PROBLEM: Each entry should be set down again verbatim, with the images omitted.

BEGIN

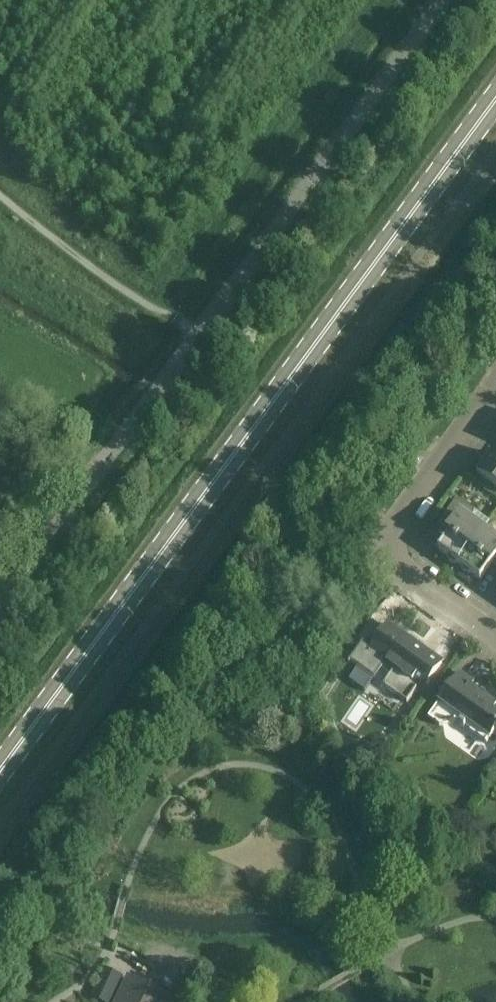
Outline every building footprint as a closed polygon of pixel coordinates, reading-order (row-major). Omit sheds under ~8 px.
[(490,453),(489,454),(490,455),(476,474),(495,488),(495,457),(490,453)] [(455,564),(456,562),(459,565),(482,532),(470,523),(474,513),(456,500),(441,522),(452,530),(438,549),(448,557),(447,558),(450,562),(455,564)] [(470,572),(480,580),(494,560),(495,561),(495,540),(495,541),(482,532),(459,565),(462,567),(461,568),(464,572),(469,574),(470,572)] [(389,625),(370,651),(363,645),(364,643),(363,642),(348,664),(349,664),(351,662),(374,679),(382,667),(392,674),(383,686),(407,703),(416,691),(420,694),(442,663),(389,625)] [(428,719),(439,726),(454,724),(456,722),(486,744),(495,730),(495,702),(472,685),(473,683),(460,674),(428,719)] [(93,997),(104,1001),(112,1001),(124,977),(106,968),(93,997)] [(153,983),(173,992),(180,978),(160,969),(153,983)] [(131,980),(120,1001),(171,1001),(172,999),(131,980)]
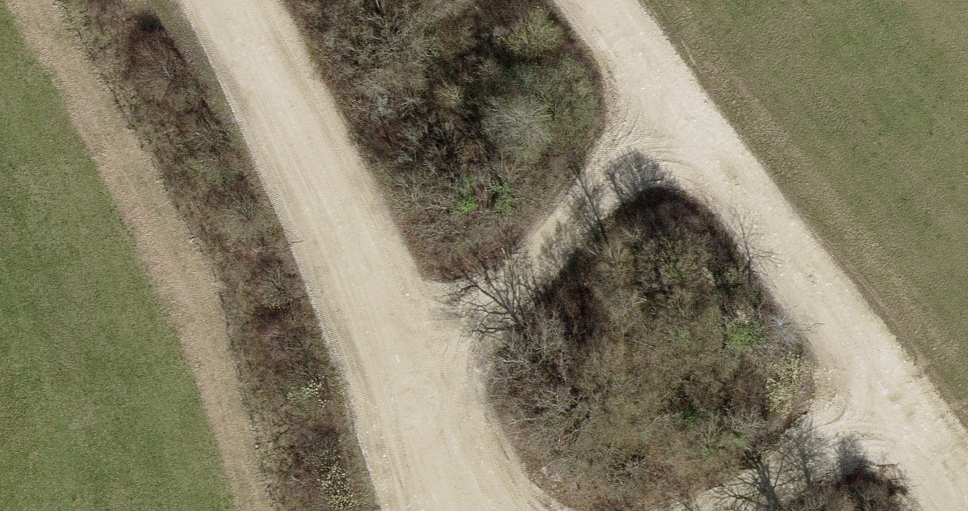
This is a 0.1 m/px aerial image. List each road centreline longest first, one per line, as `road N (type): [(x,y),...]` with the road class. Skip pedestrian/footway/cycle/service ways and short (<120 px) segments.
road 1 (track): [(458,510),(403,365),(219,0)]
road 2 (track): [(596,0),(901,417)]
road 3 (track): [(403,365),(521,281),(670,98)]
road 4 (track): [(706,510),(901,417),(956,510)]

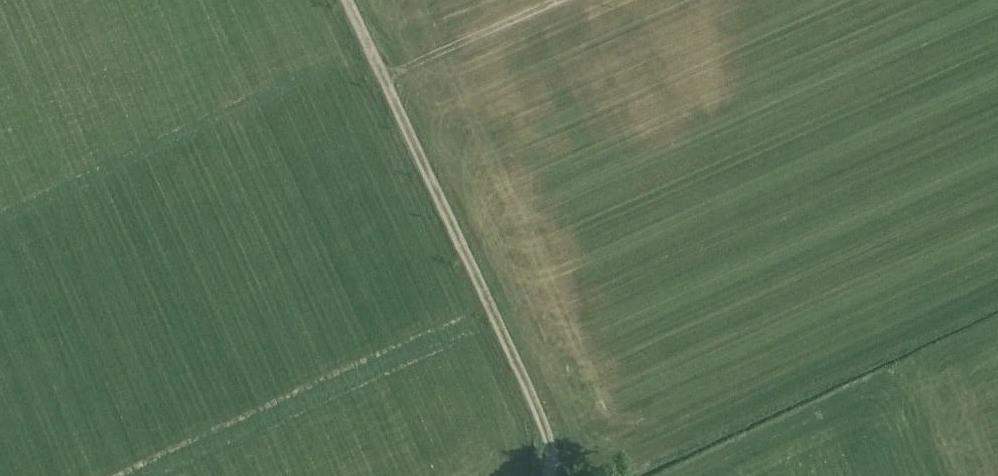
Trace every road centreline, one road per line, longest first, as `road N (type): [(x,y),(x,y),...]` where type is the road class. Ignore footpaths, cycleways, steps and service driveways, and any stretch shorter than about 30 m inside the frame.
road 1 (track): [(557,475),(380,79)]
road 2 (track): [(380,79),(557,0)]

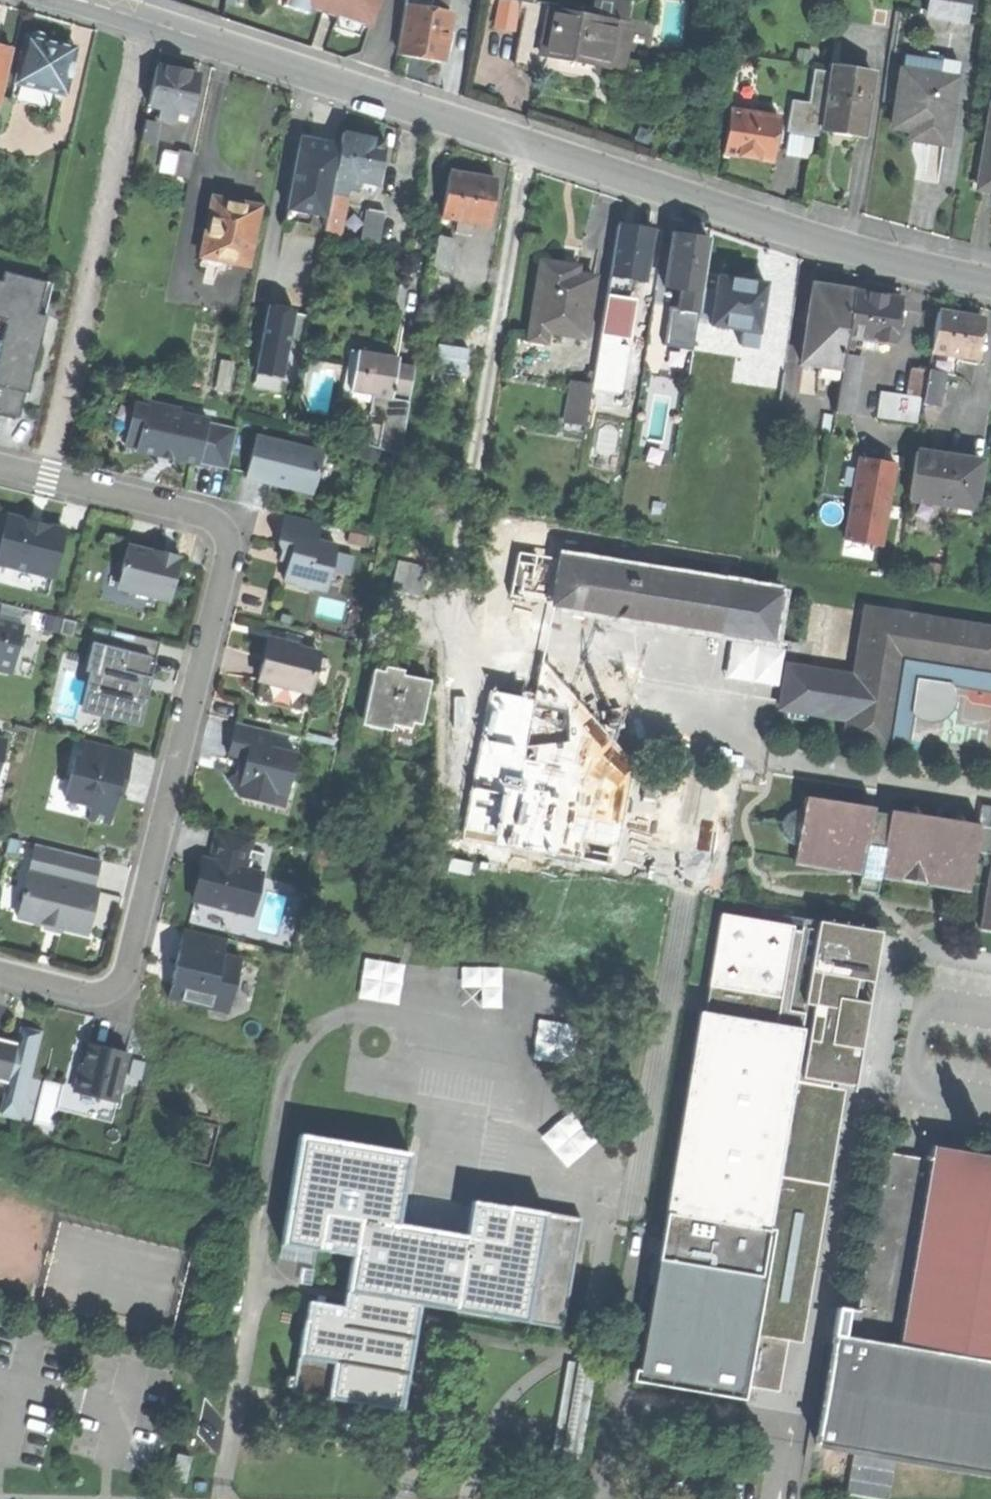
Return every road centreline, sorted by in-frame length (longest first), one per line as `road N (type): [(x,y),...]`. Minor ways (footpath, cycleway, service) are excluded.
road 1 (tertiary): [(76,0),(856,252),(990,283)]
road 2 (residential): [(0,467),(221,521),(232,548),(127,968),(96,996)]

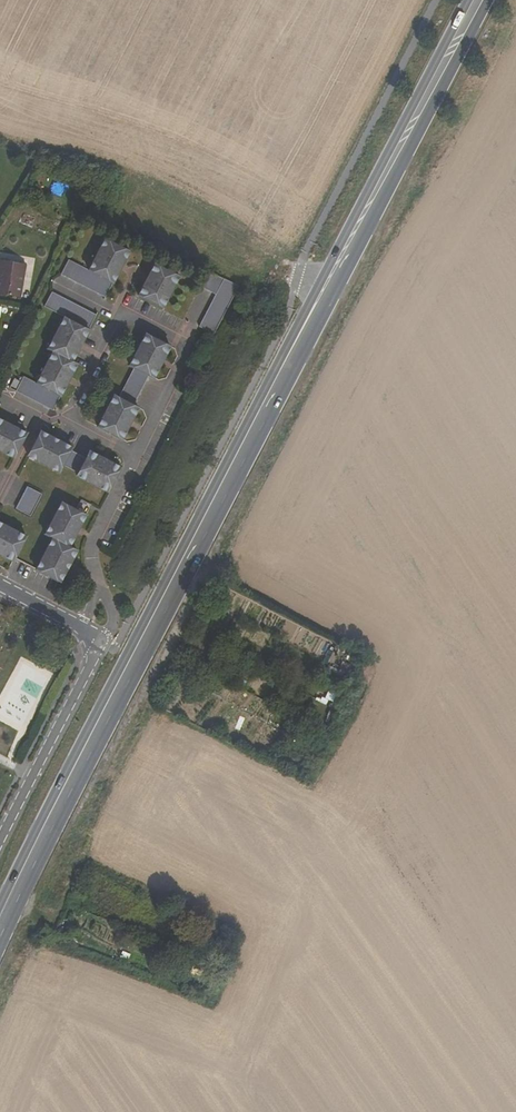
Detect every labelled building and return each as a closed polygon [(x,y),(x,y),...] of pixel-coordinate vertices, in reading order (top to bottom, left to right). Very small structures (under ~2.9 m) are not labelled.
[(100,283),(107,287),(125,255),(101,241),(84,273),(86,275),(93,279),(100,283)] [(15,287),(22,254),(0,249),(0,284),(15,287)] [(57,277),(63,281),(71,266),(64,263),(57,277)] [(63,281),(70,285),(78,270),(71,266),(63,281)] [(132,300),(157,313),(174,281),(149,267),(132,300)] [(84,273),(78,270),(70,285),(78,289),(86,275),(84,273)] [(78,289),(86,294),(93,279),(86,275),(78,289)] [(195,293),(202,297),(211,282),(203,278),(195,293)] [(86,294),(92,297),(100,283),(93,279),(86,294)] [(202,297),(209,301),(218,285),(211,282),(202,297)] [(100,283),(92,297),(99,301),(107,287),(100,283)] [(223,312),(234,293),(218,285),(209,301),(208,304),(223,312)] [(54,298),(47,294),(39,309),(46,313),(54,298)] [(61,302),(54,298),(46,313),(53,317),(61,302)] [(58,320),(61,321),(69,306),(61,302),(53,317),(58,320)] [(219,319),(223,312),(208,304),(204,311),(219,319)] [(77,310),(69,306),(61,321),(68,325),(77,310)] [(83,314),(77,310),(68,325),(75,329),(83,314)] [(215,327),(219,319),(204,311),(200,318),(215,327)] [(91,318),(83,314),(75,329),(83,333),(91,318)] [(211,333),(215,327),(200,318),(196,326),(211,333)] [(66,365),(83,333),(75,329),(68,325),(61,321),(58,320),(41,351),(46,354),(66,365)] [(207,340),(211,333),(196,326),(192,332),(207,340)] [(127,372),(142,381),(148,383),(165,352),(140,338),(122,370),(127,372)] [(54,399),(71,367),(66,365),(46,354),(29,385),(32,387),(39,391),(46,394),(54,399)] [(142,381),(127,372),(123,379),(138,388),(142,381)] [(3,391),(9,394),(17,379),(11,375),(8,382),(3,391)] [(24,383),(17,379),(9,394),(16,398),(24,383)] [(123,379),(119,387),(134,395),(138,388),(123,379)] [(16,398),(24,402),(32,387),(29,385),(24,383),(16,398)] [(39,391),(32,387),(24,402),(31,406),(39,391)] [(119,387),(115,394),(130,402),(134,395),(119,387)] [(46,394),(39,391),(31,406),(38,410),(46,394)] [(54,399),(46,394),(38,410),(45,414),(47,413),(54,399)] [(111,401),(126,409),(130,402),(115,394),(111,401)] [(114,444),(132,412),(126,409),(111,401),(107,398),(89,430),(114,444)] [(6,460),(19,436),(0,426),(0,457),(6,460)] [(19,458),(51,475),(55,468),(63,453),(65,450),(33,433),(19,458)] [(63,453),(55,468),(62,472),(70,457),(63,453)] [(78,461),(69,476),(68,479),(100,496),(113,471),(81,454),(78,461)] [(69,476),(78,461),(70,457),(62,472),(69,476)] [(18,489),(14,496),(30,504),(34,496),(18,489)] [(14,496),(11,503),(26,511),(30,504),(14,496)] [(81,501),(75,509),(85,516),(91,508),(81,501)] [(22,519),(26,511),(11,503),(6,511),(22,519)] [(61,549),(77,519),(52,505),(35,536),(43,540),(61,549)] [(3,563),(17,539),(0,530),(0,561),(3,563)] [(43,540),(25,572),(50,586),(68,553),(61,549),(43,540)]
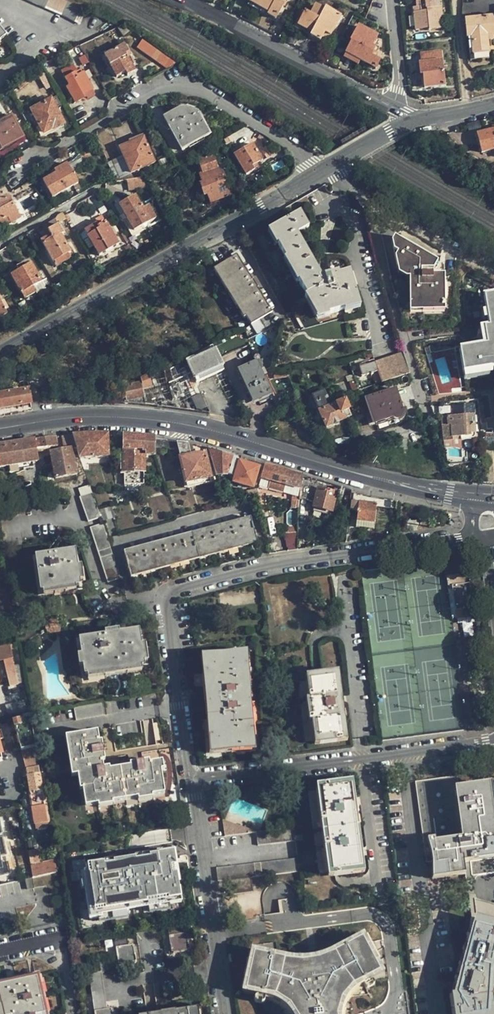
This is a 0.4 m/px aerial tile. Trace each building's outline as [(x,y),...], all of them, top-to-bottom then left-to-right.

END

OUTPUT:
Outline every building footprint as a closed polygon of pixel coordinates, reading-order (row-major). Omit sheds under ~8 px.
[(490,453),(489,454),(490,455),(476,474),(495,488),(495,457),(490,453)] [(455,564),(456,562),(459,565),(482,532),(470,523),(474,513),(456,500),(441,522),(452,530),(438,549),(448,557),(447,558),(450,562),(455,564)] [(470,572),(480,580),(494,560),(495,561),(495,540),(495,541),(482,532),(459,565),(462,567),(461,568),(464,572),(469,574),(470,572)] [(389,625),(370,651),(363,645),(364,643),(363,642),(348,664),(349,664),(351,662),(374,679),(382,667),(392,674),(383,686),(407,703),(416,691),(420,694),(442,663),(389,625)] [(428,719),(439,726),(454,724),(456,722),(486,744),(495,730),(495,702),(472,685),(473,683),(460,674),(428,719)] [(93,997),(104,1001),(112,1001),(124,977),(106,968),(93,997)] [(153,983),(173,992),(180,978),(160,969),(153,983)] [(131,980),(120,1001),(171,1001),(172,999),(131,980)]
This is a 0.1 m/px aerial image. List each road centreline longest first, one per line, as `road N (type): [(x,y),...]` with the road class. Skip pedestrian/footway/cycle/service ways and short (<120 px) segments.
road 1 (track): [(458,510),(403,365),(219,0)]
road 2 (track): [(596,0),(901,417)]
road 3 (track): [(403,365),(521,281),(670,98)]
road 4 (track): [(706,510),(901,417),(956,510)]

Trace every road centreline, one road per line, longest first, as `road N (type): [(x,y),(x,y),...]` where type is the road class. Ignore footpaths, cycleways, steps and service driveways, and any stretch shorter than about 30 m inside the frame.
road 1 (track): [(557,475),(380,79)]
road 2 (track): [(380,79),(557,0)]

Return every road centreline, sorted by in-frame length (longest first), one per line as `road N (type): [(x,y),...]`. Minor ways (footpath, cycleway, service) are excluded.
road 1 (tertiary): [(76,0),(856,252),(990,283)]
road 2 (residential): [(0,467),(221,521),(232,548),(127,968),(96,996)]

Detect every labelled building and return each as a closed polygon [(x,y),(x,y),...] of pixel-coordinate vertices, in reading order (top to bottom, left to right). Very small structures (under ~2.9 m) are not labelled.
[(100,283),(107,287),(125,255),(101,241),(84,273),(86,275),(93,279),(100,283)] [(15,287),(22,254),(0,249),(0,284),(15,287)] [(57,277),(63,281),(71,266),(64,263),(57,277)] [(63,281),(70,285),(78,270),(71,266),(63,281)] [(132,300),(157,313),(174,281),(149,267),(132,300)] [(84,273),(78,270),(70,285),(78,289),(86,275),(84,273)] [(78,289),(86,294),(93,279),(86,275),(78,289)] [(195,293),(202,297),(211,282),(203,278),(195,293)] [(86,294),(92,297),(100,283),(93,279),(86,294)] [(202,297),(209,301),(218,285),(211,282),(202,297)] [(100,283),(92,297),(99,301),(107,287),(100,283)] [(223,312),(234,293),(218,285),(209,301),(208,304),(223,312)] [(54,298),(47,294),(39,309),(46,313),(54,298)] [(61,302),(54,298),(46,313),(53,317),(61,302)] [(58,320),(61,321),(69,306),(61,302),(53,317),(58,320)] [(219,319),(223,312),(208,304),(204,311),(219,319)] [(77,310),(69,306),(61,321),(68,325),(77,310)] [(83,314),(77,310),(68,325),(75,329),(83,314)] [(215,327),(219,319),(204,311),(200,318),(215,327)] [(91,318),(83,314),(75,329),(83,333),(91,318)] [(211,333),(215,327),(200,318),(196,326),(211,333)] [(66,365),(83,333),(75,329),(68,325),(61,321),(58,320),(41,351),(46,354),(66,365)] [(207,340),(211,333),(196,326),(192,332),(207,340)] [(127,372),(142,381),(148,383),(165,352),(140,338),(122,370),(127,372)] [(54,399),(71,367),(66,365),(46,354),(29,385),(32,387),(39,391),(46,394),(54,399)] [(142,381),(127,372),(123,379),(138,388),(142,381)] [(3,391),(9,394),(17,379),(11,375),(8,382),(3,391)] [(24,383),(17,379),(9,394),(16,398),(24,383)] [(123,379),(119,387),(134,395),(138,388),(123,379)] [(16,398),(24,402),(32,387),(29,385),(24,383),(16,398)] [(39,391),(32,387),(24,402),(31,406),(39,391)] [(119,387),(115,394),(130,402),(134,395),(119,387)] [(46,394),(39,391),(31,406),(38,410),(46,394)] [(54,399),(46,394),(38,410),(45,414),(47,413),(54,399)] [(111,401),(126,409),(130,402),(115,394),(111,401)] [(114,444),(132,412),(126,409),(111,401),(107,398),(89,430),(114,444)] [(6,460),(19,436),(0,426),(0,457),(6,460)] [(19,458),(51,475),(55,468),(63,453),(65,450),(33,433),(19,458)] [(63,453),(55,468),(62,472),(70,457),(63,453)] [(78,461),(69,476),(68,479),(100,496),(113,471),(81,454),(78,461)] [(69,476),(78,461),(70,457),(62,472),(69,476)] [(18,489),(14,496),(30,504),(34,496),(18,489)] [(14,496),(11,503),(26,511),(30,504),(14,496)] [(81,501),(75,509),(85,516),(91,508),(81,501)] [(22,519),(26,511),(11,503),(6,511),(22,519)] [(61,549),(77,519),(52,505),(35,536),(43,540),(61,549)] [(3,563),(17,539),(0,530),(0,561),(3,563)] [(43,540),(25,572),(50,586),(68,553),(61,549),(43,540)]
This is a 0.4 m/px aerial tile. Trace each building's outline as [(x,y),...], all of them, top-to-bottom then left-to-right.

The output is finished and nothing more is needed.